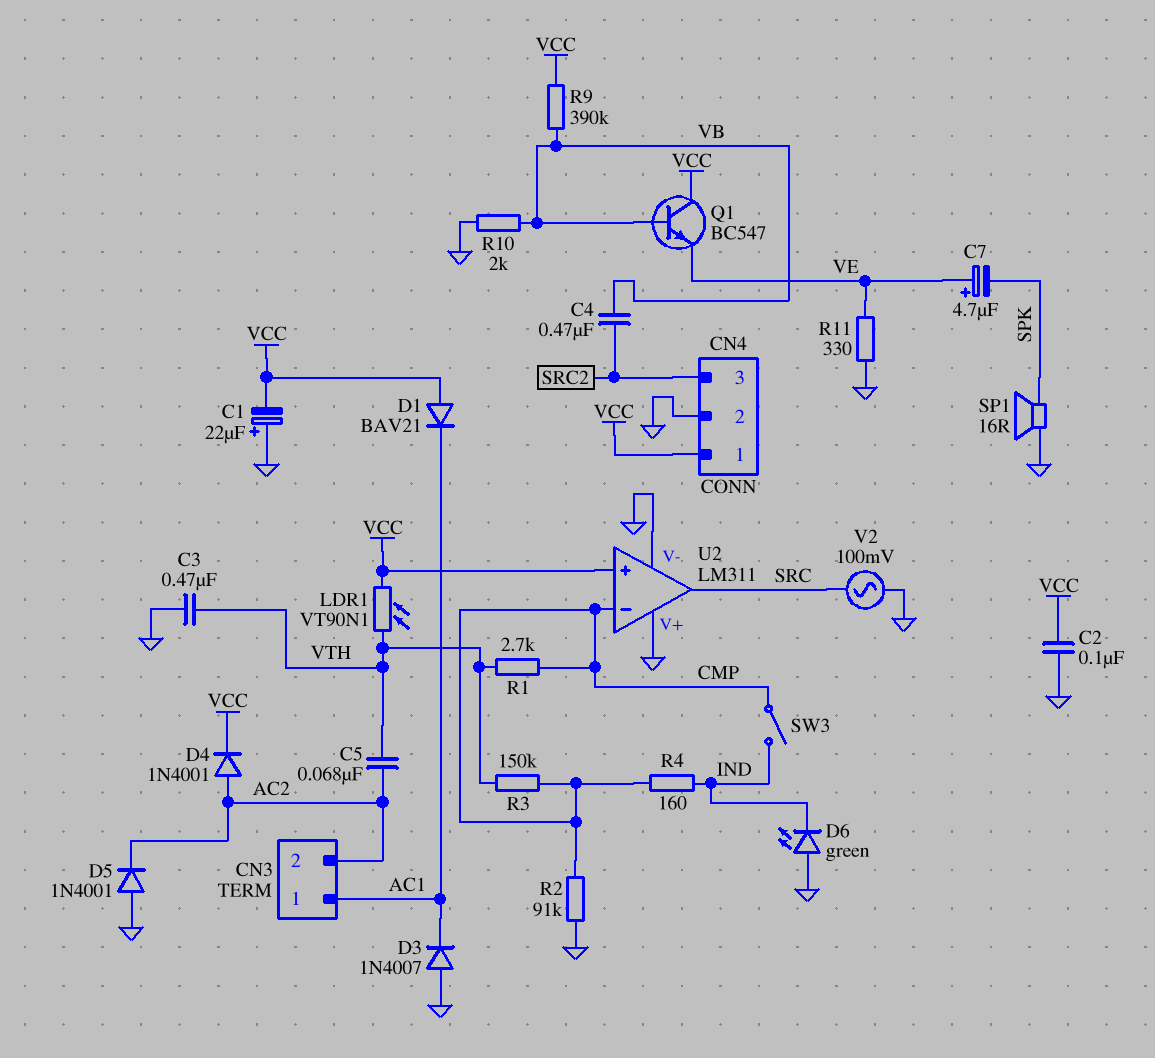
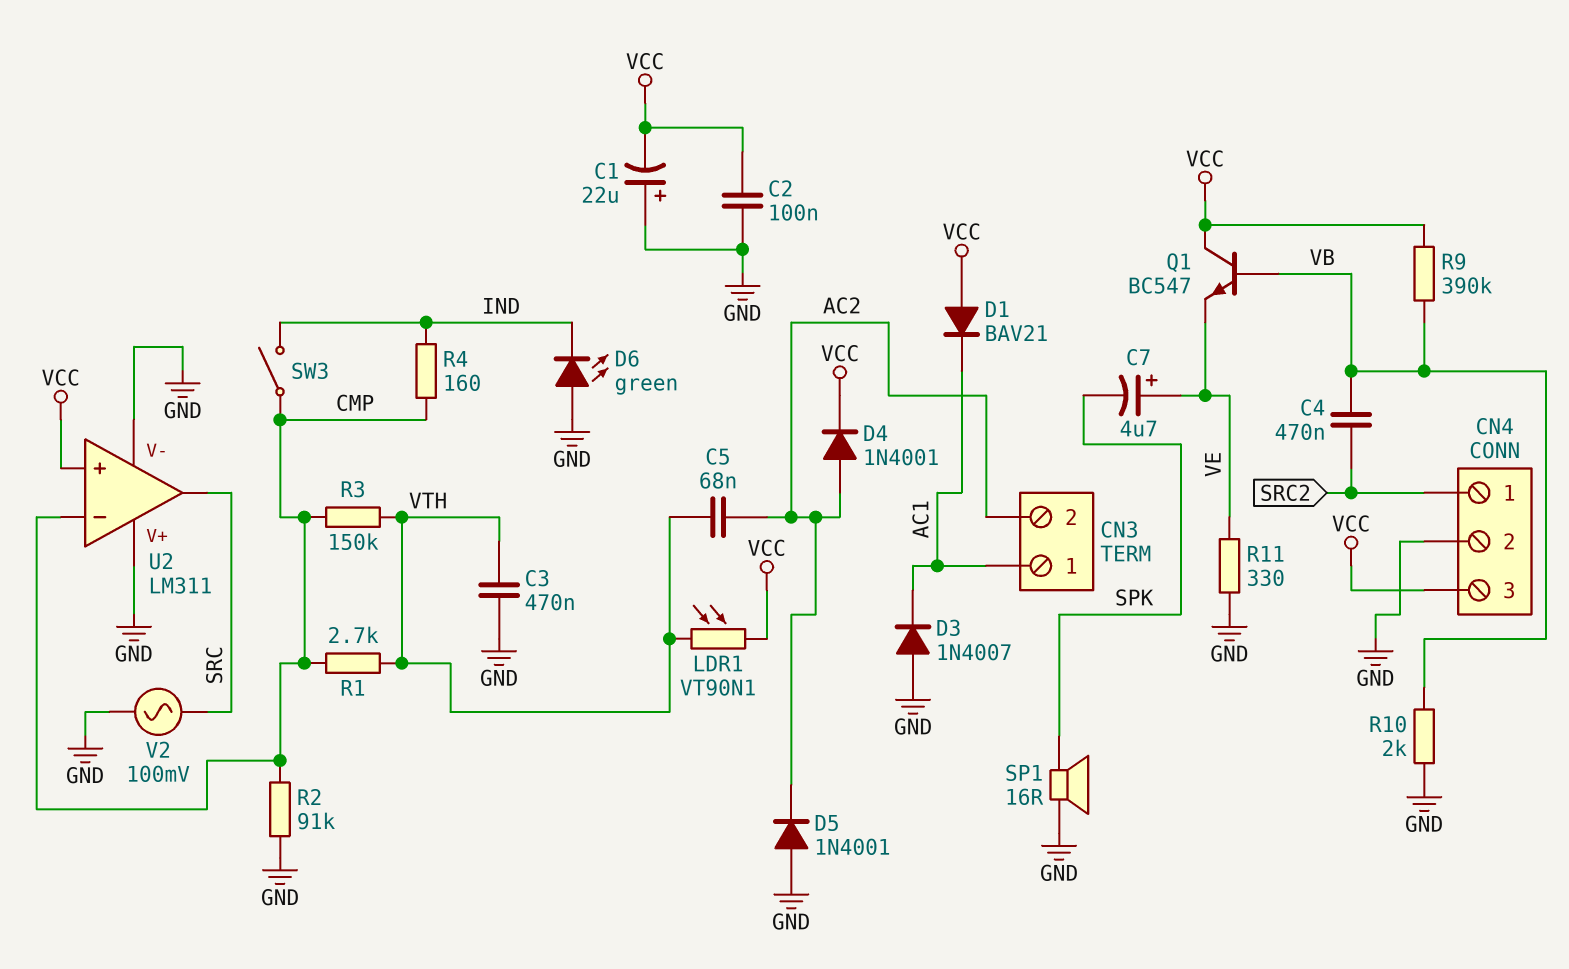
CN4 pin 1: VCC -> SRC2
CN4 pin 3: SRC2 -> VCC

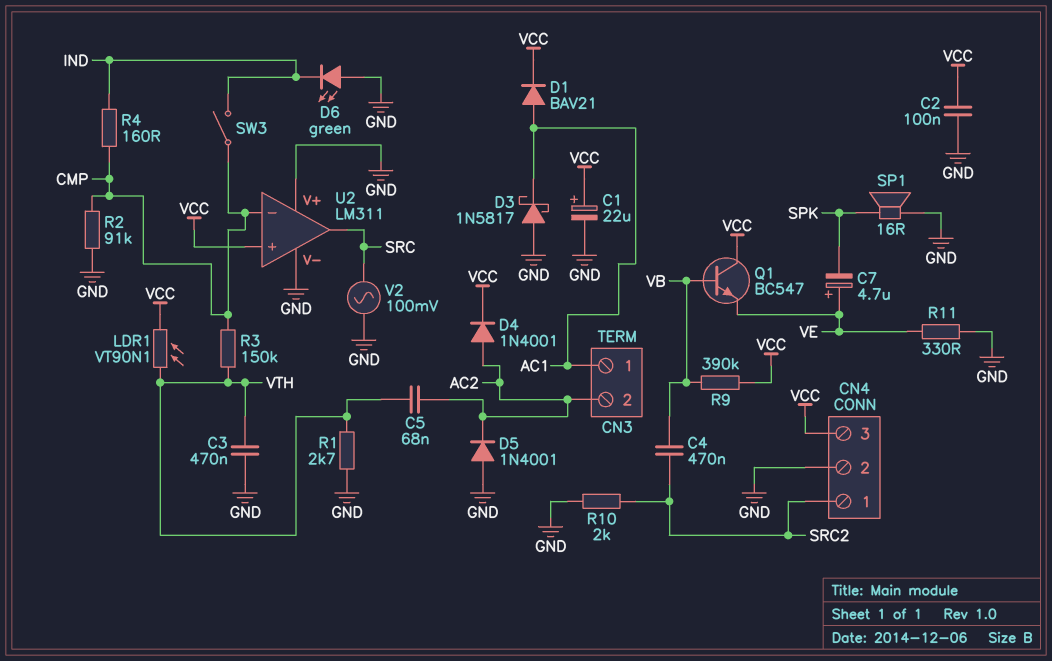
C1: 22uF (plus GND, minus VCC) -> 22uF (plus VCC, minus GND)
D1: diode BAV21 (A VCC, K AC1) -> diode BAV21 (A AC1, K VCC)
D3: diode 1N4007 (A GND, K AC1) -> schottky 1N5817 (A GND, K AC1)
R1: 2.7k (CMP, VTH) -> 2.7k (GND, VTH)
R10: 2k (GND, VB) -> 2k (GND, SRC2)

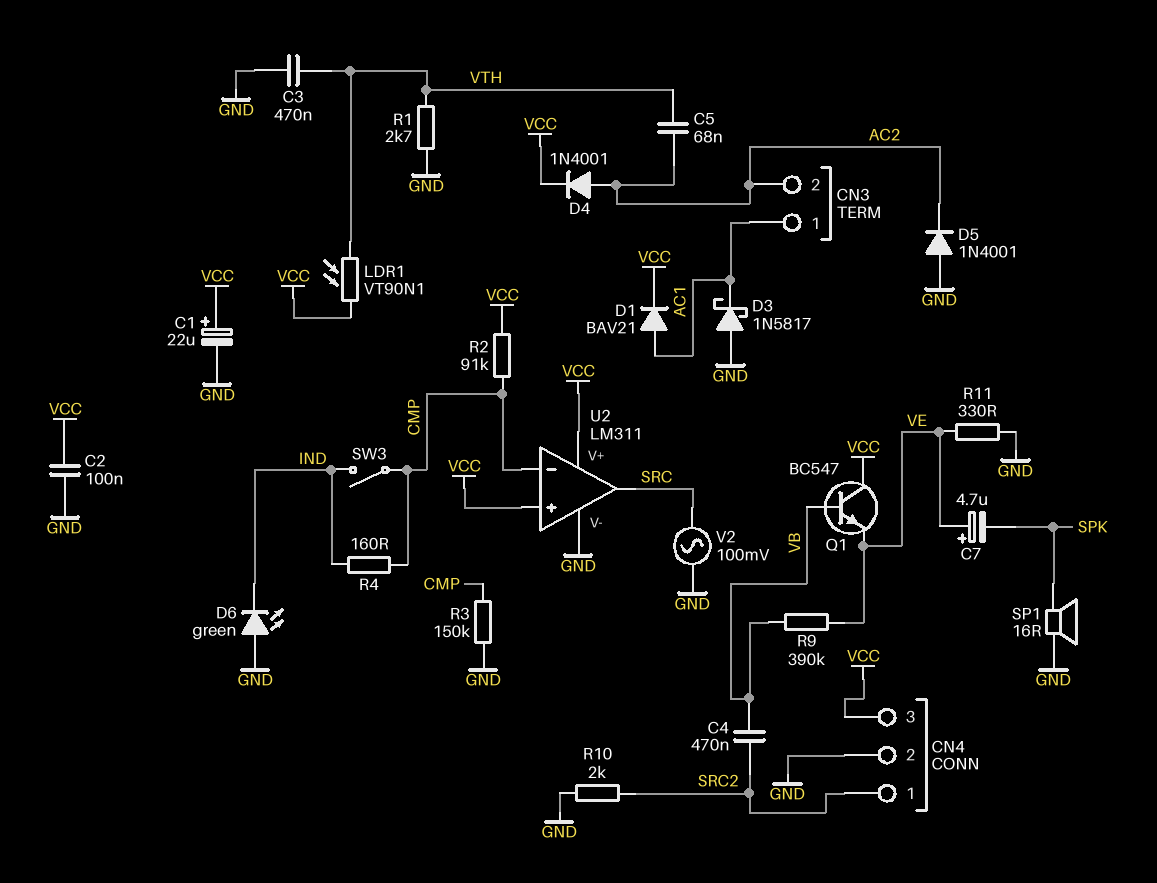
R2: 91k (CMP, GND) -> 91k (CMP, VCC)
R3: 150k (CMP, VTH) -> 150k (CMP, GND)
R9: 390k (VB, VCC) -> 390k (VB, VE)
U2 pin V+: GND -> VCC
----
> Problem statement
The answer is each line from the entries above in which the word "diode" occurs.

> Completed task
D1: diode BAV21 (A VCC, K AC1) -> diode BAV21 (A AC1, K VCC)
D3: diode 1N4007 (A GND, K AC1) -> schottky 1N5817 (A GND, K AC1)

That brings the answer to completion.